### DESCRIPTION OF THE TASK
Will you output the entries below exactly, skipping every image they contain?
►
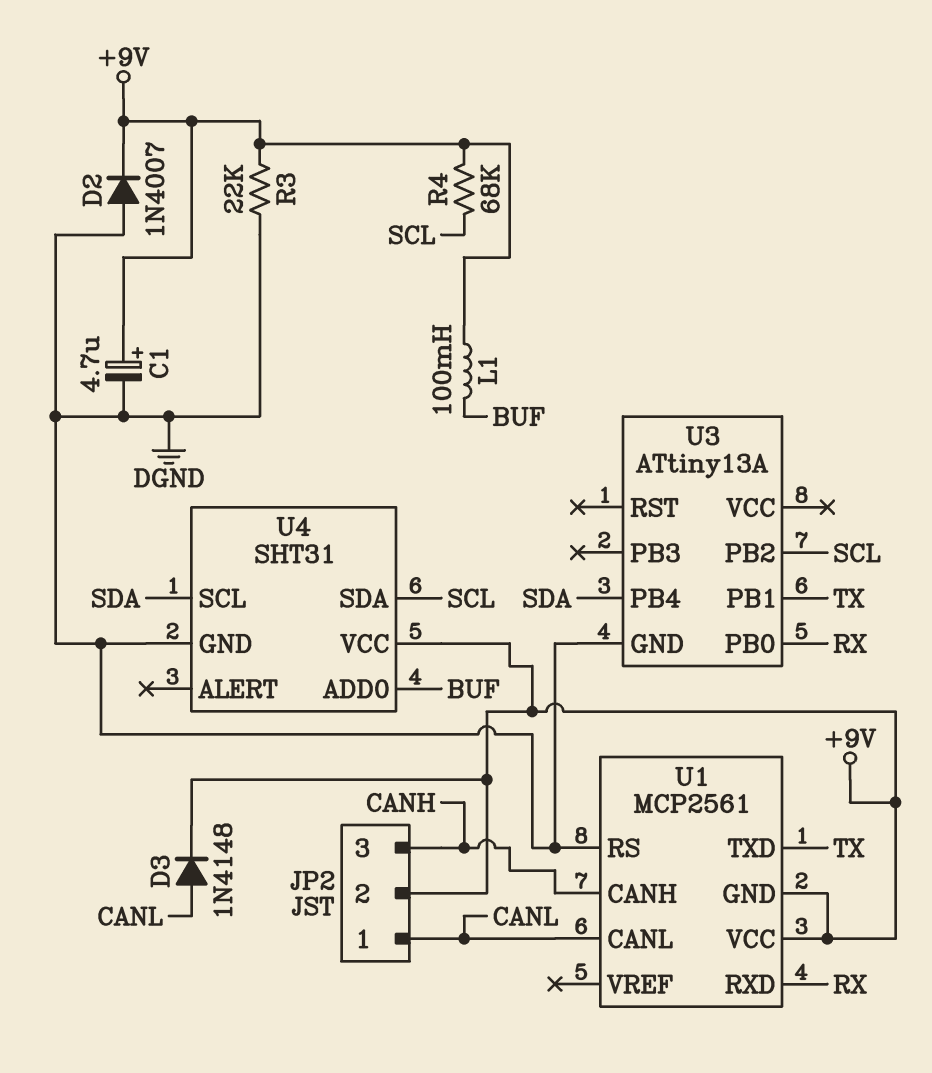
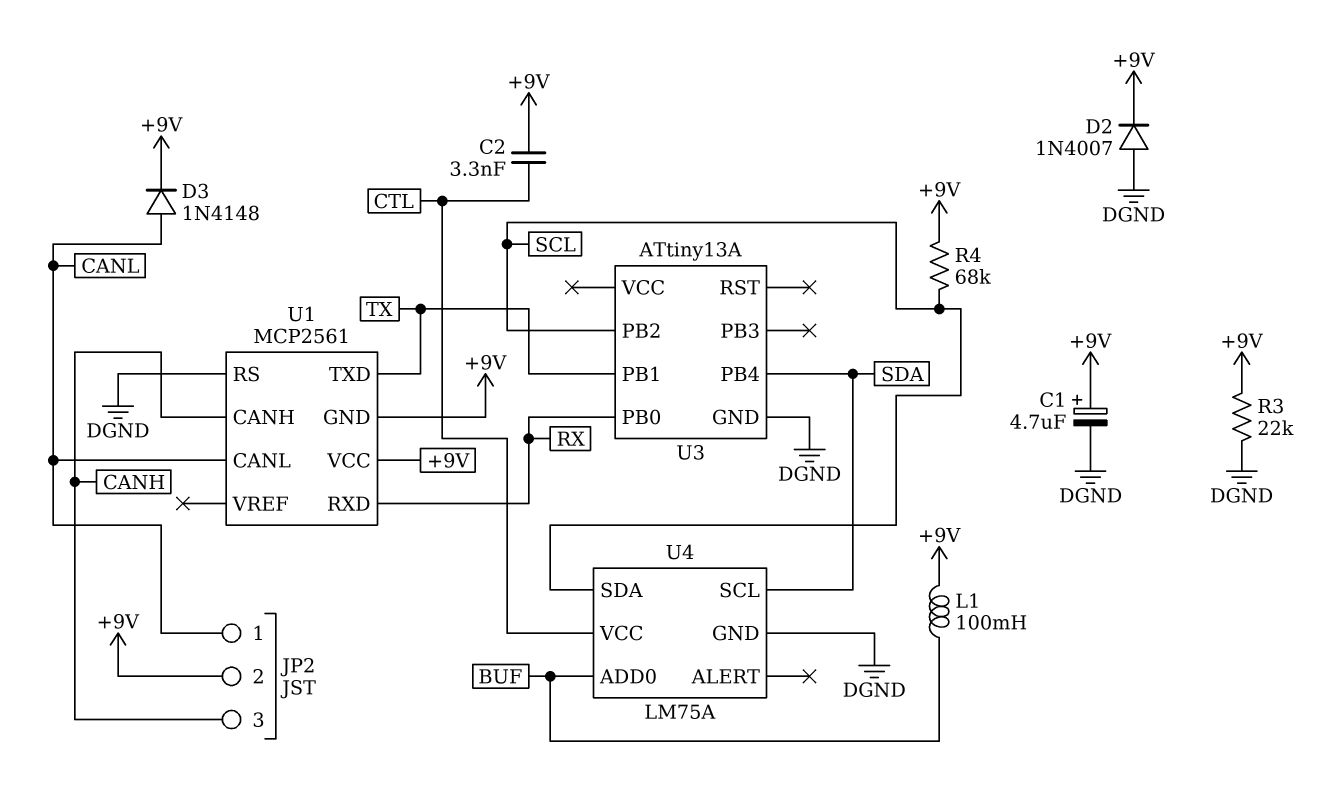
C2: none -> 3.3nF (+9V, CTL)
U4: SHT31 -> LM75A
U4 pin VCC: +9V -> CTL

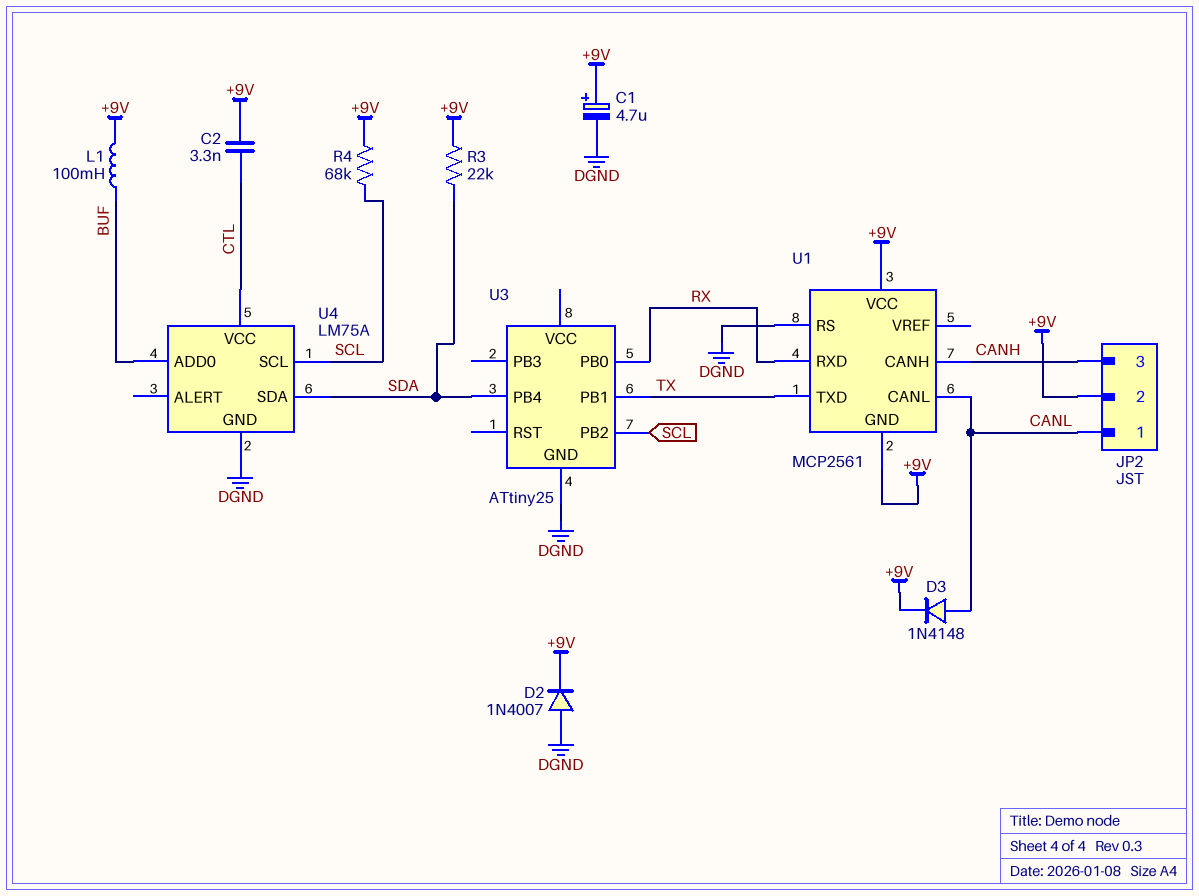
R3: 22k (+9V, DGND) -> 22k (+9V, SDA)
U3: ATtiny13A -> ATtiny25
U4 pin SCL: SDA -> SCL
U4 pin SDA: SCL -> SDA

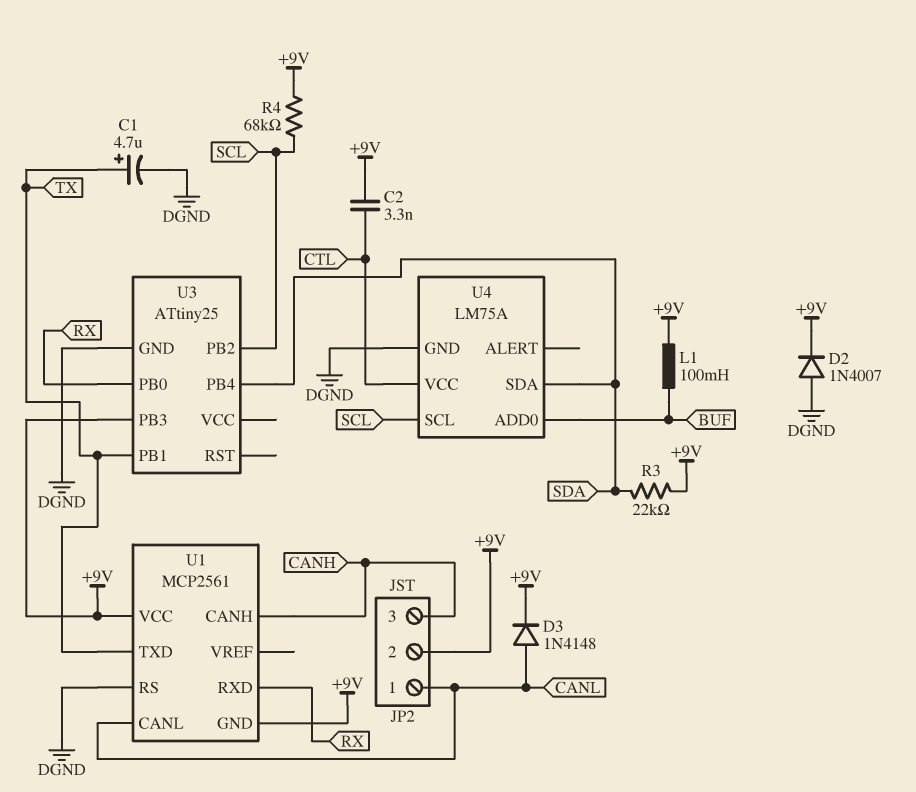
C1: 4.7uF (plus +9V, minus DGND) -> 4.7uF (plus TX, minus DGND)
U3 pin PB3: none -> +9V

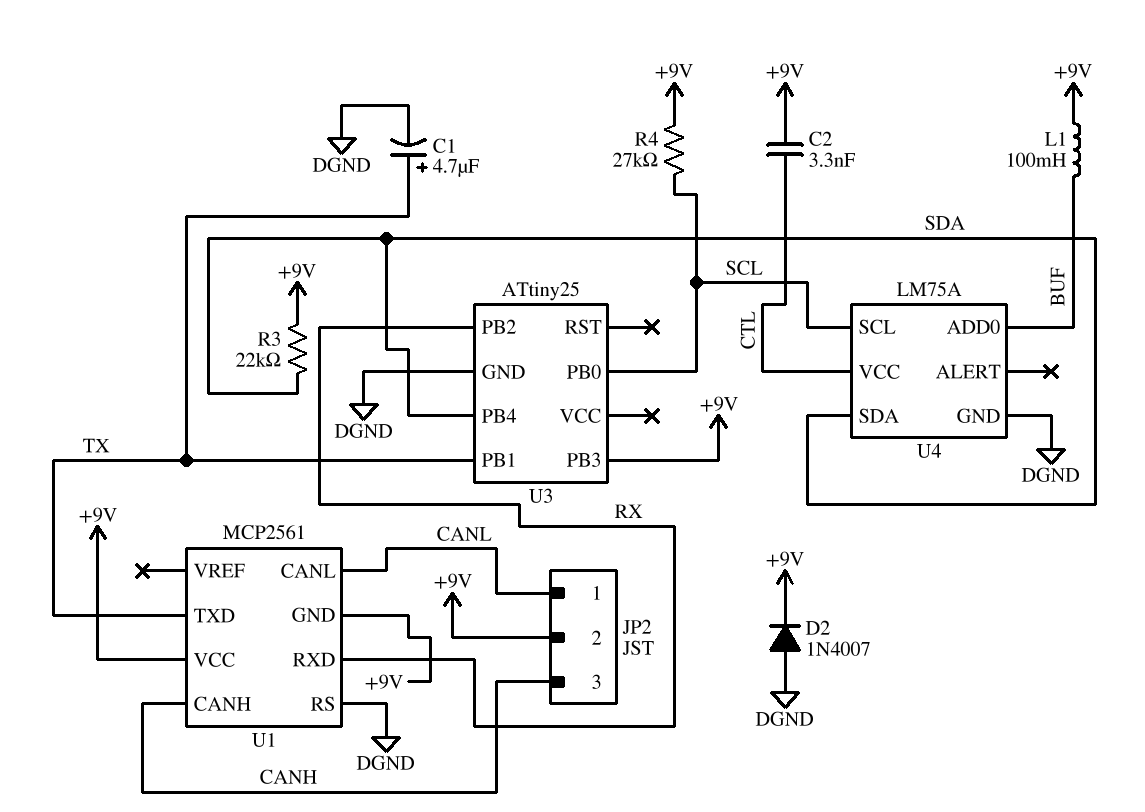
D3: diode 1N4148 (A CANL, K +9V) -> none
R4: 68k (+9V, SCL) -> 27k (+9V, SCL)
U3 pin PB0: RX -> SCL
U3 pin PB2: SCL -> RX

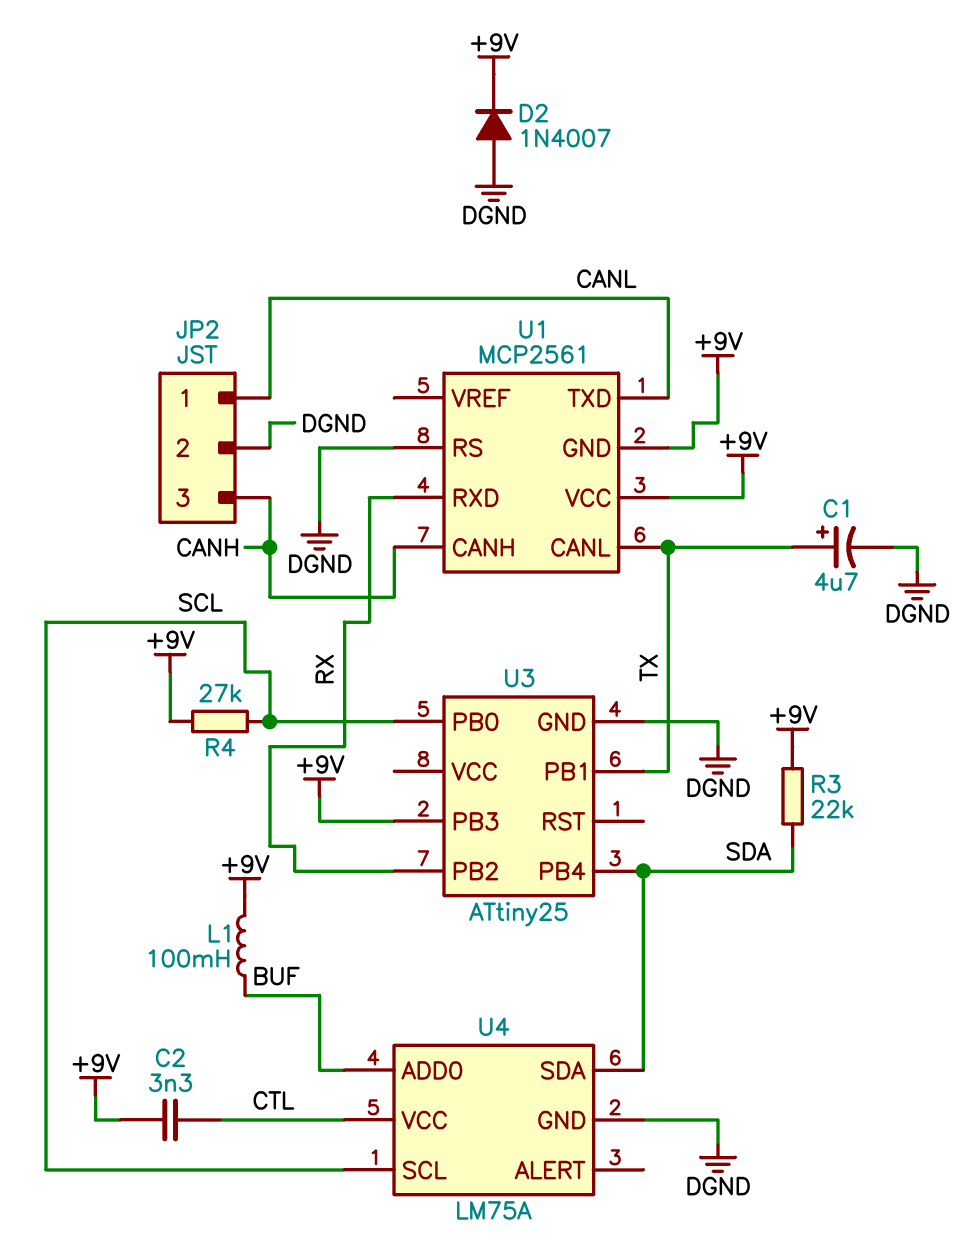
JP2 pin 2: +9V -> DGND
U1 pin CANL: CANL -> TX
U1 pin TXD: TX -> CANL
◄
### TASK RESULT
C2: none -> 3.3nF (+9V, CTL)
U4: SHT31 -> LM75A
U4 pin VCC: +9V -> CTL

R3: 22k (+9V, DGND) -> 22k (+9V, SDA)
U3: ATtiny13A -> ATtiny25
U4 pin SCL: SDA -> SCL
U4 pin SDA: SCL -> SDA

C1: 4.7uF (plus +9V, minus DGND) -> 4.7uF (plus TX, minus DGND)
U3 pin PB3: none -> +9V

D3: diode 1N4148 (A CANL, K +9V) -> none
R4: 68k (+9V, SCL) -> 27k (+9V, SCL)
U3 pin PB0: RX -> SCL
U3 pin PB2: SCL -> RX

JP2 pin 2: +9V -> DGND
U1 pin CANL: CANL -> TX
U1 pin TXD: TX -> CANL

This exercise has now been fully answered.